[Data excerpts — start]
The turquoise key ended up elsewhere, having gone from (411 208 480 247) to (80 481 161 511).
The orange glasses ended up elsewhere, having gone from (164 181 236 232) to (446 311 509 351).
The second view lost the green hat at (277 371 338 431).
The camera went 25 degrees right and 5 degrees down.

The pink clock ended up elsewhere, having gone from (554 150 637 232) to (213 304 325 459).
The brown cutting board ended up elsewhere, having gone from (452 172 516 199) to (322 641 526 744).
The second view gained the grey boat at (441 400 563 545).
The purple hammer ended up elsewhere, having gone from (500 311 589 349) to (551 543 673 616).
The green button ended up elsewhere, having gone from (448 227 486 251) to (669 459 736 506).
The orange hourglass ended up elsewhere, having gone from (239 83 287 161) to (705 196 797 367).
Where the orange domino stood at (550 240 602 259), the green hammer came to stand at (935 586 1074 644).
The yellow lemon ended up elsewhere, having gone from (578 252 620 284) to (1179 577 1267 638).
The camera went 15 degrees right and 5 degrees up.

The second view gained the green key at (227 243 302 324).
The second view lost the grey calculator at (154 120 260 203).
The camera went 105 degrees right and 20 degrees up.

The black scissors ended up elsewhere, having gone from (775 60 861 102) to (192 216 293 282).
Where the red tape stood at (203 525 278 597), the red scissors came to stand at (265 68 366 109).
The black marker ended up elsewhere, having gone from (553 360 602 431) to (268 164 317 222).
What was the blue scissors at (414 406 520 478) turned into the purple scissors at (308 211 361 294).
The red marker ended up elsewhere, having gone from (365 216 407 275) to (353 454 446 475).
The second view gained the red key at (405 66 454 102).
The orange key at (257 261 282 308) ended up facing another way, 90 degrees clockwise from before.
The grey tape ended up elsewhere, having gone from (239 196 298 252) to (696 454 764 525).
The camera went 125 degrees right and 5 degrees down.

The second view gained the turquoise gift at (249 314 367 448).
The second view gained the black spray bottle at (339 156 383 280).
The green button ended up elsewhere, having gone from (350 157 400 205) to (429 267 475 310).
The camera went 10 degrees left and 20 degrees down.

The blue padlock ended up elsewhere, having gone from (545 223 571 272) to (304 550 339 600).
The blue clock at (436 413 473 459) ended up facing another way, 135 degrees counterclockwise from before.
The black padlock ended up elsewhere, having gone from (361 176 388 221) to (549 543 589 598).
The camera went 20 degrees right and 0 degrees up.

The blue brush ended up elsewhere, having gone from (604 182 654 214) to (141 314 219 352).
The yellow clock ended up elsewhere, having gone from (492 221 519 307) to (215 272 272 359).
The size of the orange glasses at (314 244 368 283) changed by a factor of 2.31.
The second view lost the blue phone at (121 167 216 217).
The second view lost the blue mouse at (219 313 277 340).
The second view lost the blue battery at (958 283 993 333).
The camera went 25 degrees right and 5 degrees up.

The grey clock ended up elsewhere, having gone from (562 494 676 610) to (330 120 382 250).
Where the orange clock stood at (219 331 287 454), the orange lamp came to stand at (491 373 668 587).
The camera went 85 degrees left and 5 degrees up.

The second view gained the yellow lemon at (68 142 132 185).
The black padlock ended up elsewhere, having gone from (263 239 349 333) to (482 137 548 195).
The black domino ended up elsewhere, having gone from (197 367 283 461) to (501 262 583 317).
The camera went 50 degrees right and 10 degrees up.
[Data excerpts — finish]
__Exercise instructions__. Looking back over the data above, restate word for word the lines that begin at the line with "The second view lost the green" and end at the line with "The black marker", inclusive.

__Task output__.
The second view lost the green hat at (277 371 338 431).
The camera went 25 degrees right and 5 degrees down.

The pink clock ended up elsewhere, having gone from (554 150 637 232) to (213 304 325 459).
The brown cutting board ended up elsewhere, having gone from (452 172 516 199) to (322 641 526 744).
The second view gained the grey boat at (441 400 563 545).
The purple hammer ended up elsewhere, having gone from (500 311 589 349) to (551 543 673 616).
The green button ended up elsewhere, having gone from (448 227 486 251) to (669 459 736 506).
The orange hourglass ended up elsewhere, having gone from (239 83 287 161) to (705 196 797 367).
Where the orange domino stood at (550 240 602 259), the green hammer came to stand at (935 586 1074 644).
The yellow lemon ended up elsewhere, having gone from (578 252 620 284) to (1179 577 1267 638).
The camera went 15 degrees right and 5 degrees up.

The second view gained the green key at (227 243 302 324).
The second view lost the grey calculator at (154 120 260 203).
The camera went 105 degrees right and 20 degrees up.

The black scissors ended up elsewhere, having gone from (775 60 861 102) to (192 216 293 282).
Where the red tape stood at (203 525 278 597), the red scissors came to stand at (265 68 366 109).
The black marker ended up elsewhere, having gone from (553 360 602 431) to (268 164 317 222).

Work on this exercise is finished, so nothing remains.